SHORT PROBLEM ▸
Copy every line of the records below word for word, leaving out the picture lines.

Start INFORMATION PROVIDED

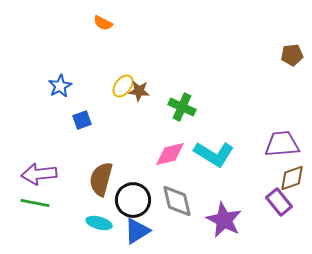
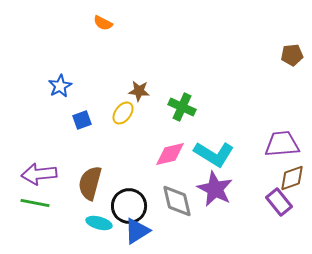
yellow ellipse: moved 27 px down
brown semicircle: moved 11 px left, 4 px down
black circle: moved 4 px left, 6 px down
purple star: moved 9 px left, 31 px up
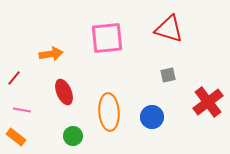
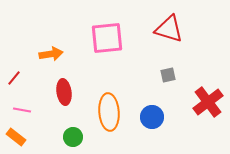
red ellipse: rotated 15 degrees clockwise
green circle: moved 1 px down
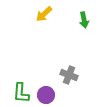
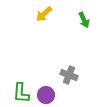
green arrow: rotated 14 degrees counterclockwise
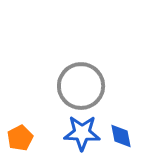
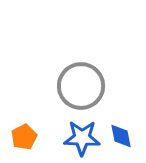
blue star: moved 5 px down
orange pentagon: moved 4 px right, 1 px up
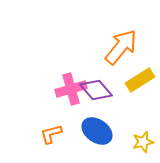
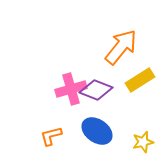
purple diamond: rotated 28 degrees counterclockwise
orange L-shape: moved 2 px down
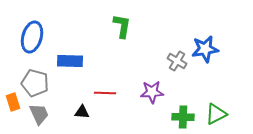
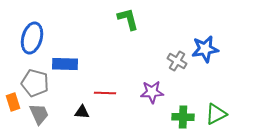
green L-shape: moved 6 px right, 7 px up; rotated 25 degrees counterclockwise
blue ellipse: moved 1 px down
blue rectangle: moved 5 px left, 3 px down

End INFORMATION PROVIDED

TASK RESULT ▸
yellow ellipse: moved 27 px down
brown semicircle: moved 11 px left, 4 px down
black circle: moved 4 px left, 6 px down
purple star: moved 9 px left, 31 px up
red ellipse: rotated 15 degrees clockwise
green circle: moved 1 px down
green arrow: rotated 14 degrees counterclockwise
blue star: moved 5 px down
orange pentagon: moved 4 px right, 1 px up
purple diamond: rotated 28 degrees counterclockwise
orange L-shape: moved 2 px down
green L-shape: moved 6 px right, 7 px up; rotated 25 degrees counterclockwise
blue ellipse: moved 1 px down
blue rectangle: moved 5 px left, 3 px down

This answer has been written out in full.